| What to produce |
Print the data exactly. Omit the pictures.

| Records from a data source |

☆ ☆ ☆

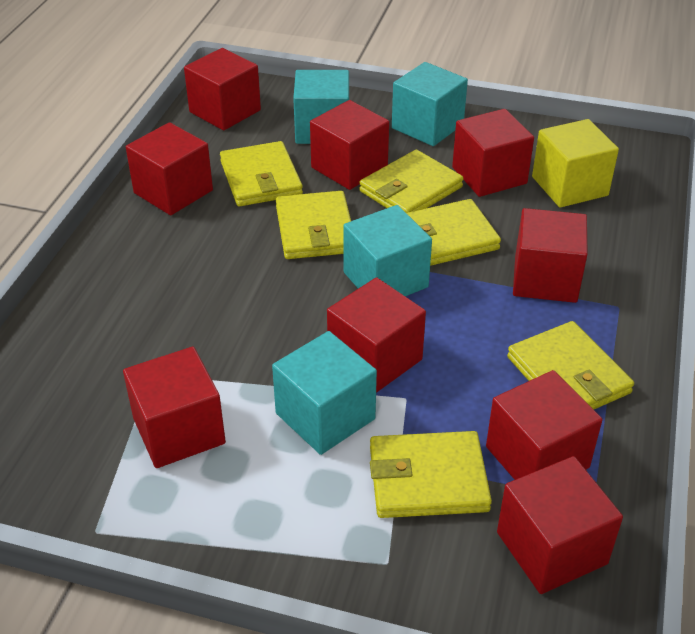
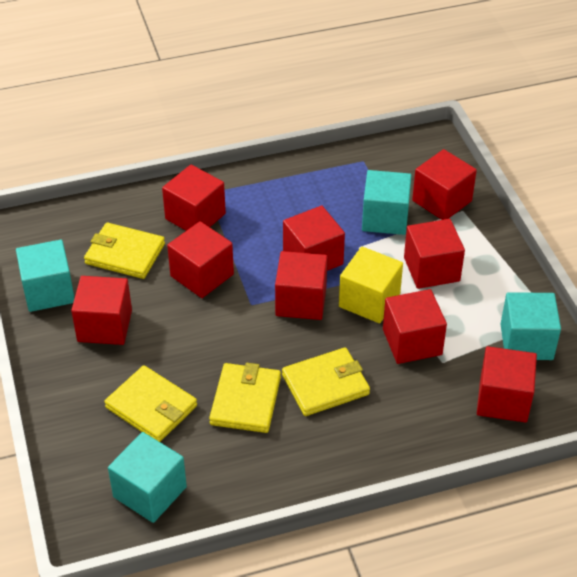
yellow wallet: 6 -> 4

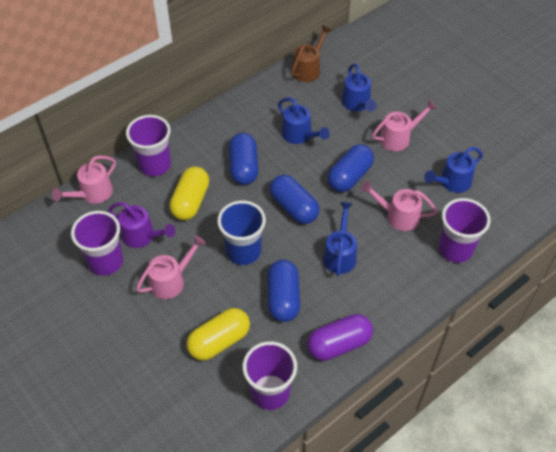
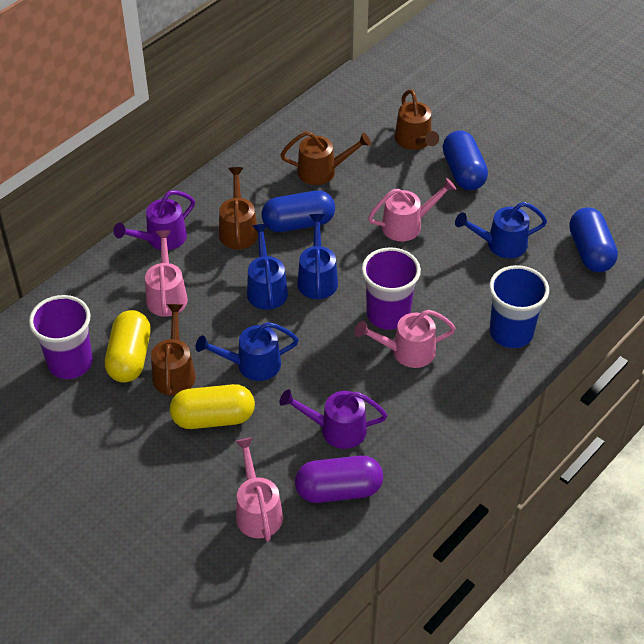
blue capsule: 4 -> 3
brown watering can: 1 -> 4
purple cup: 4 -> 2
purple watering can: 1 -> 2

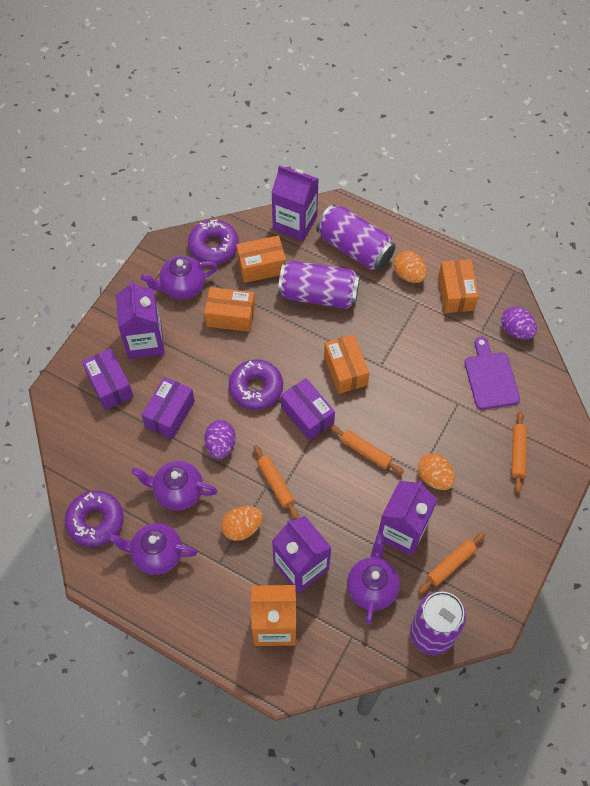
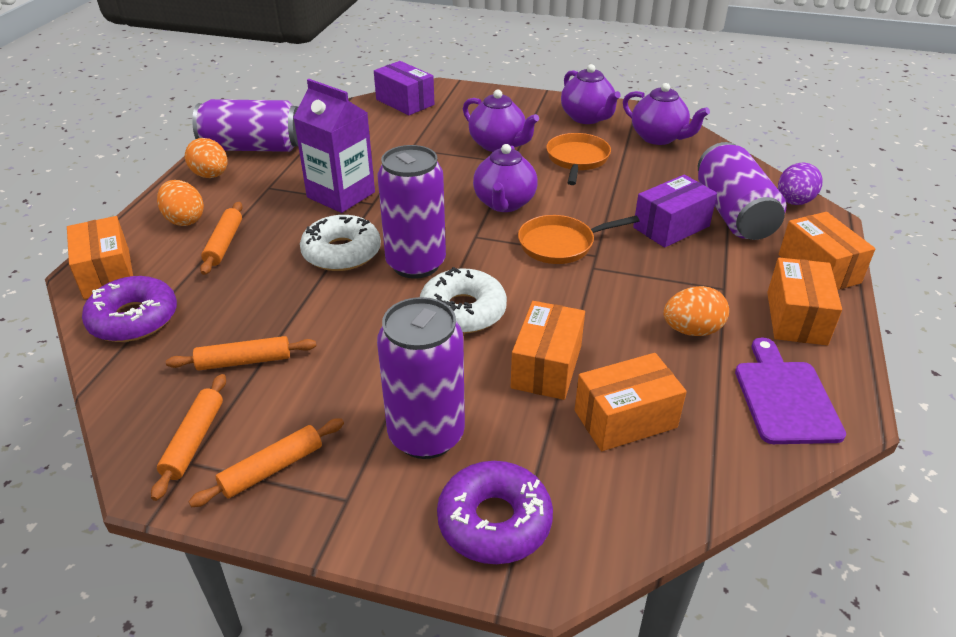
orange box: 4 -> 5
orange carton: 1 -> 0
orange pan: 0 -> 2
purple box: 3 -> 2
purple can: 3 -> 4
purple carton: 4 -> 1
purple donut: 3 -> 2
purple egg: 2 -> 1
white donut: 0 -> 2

☆ ☆ ☆

| Response |
yellow wallet: 6 -> 4

blue capsule: 4 -> 3
brown watering can: 1 -> 4
purple cup: 4 -> 2
purple watering can: 1 -> 2

orange box: 4 -> 5
orange carton: 1 -> 0
orange pan: 0 -> 2
purple box: 3 -> 2
purple can: 3 -> 4
purple carton: 4 -> 1
purple donut: 3 -> 2
purple egg: 2 -> 1
white donut: 0 -> 2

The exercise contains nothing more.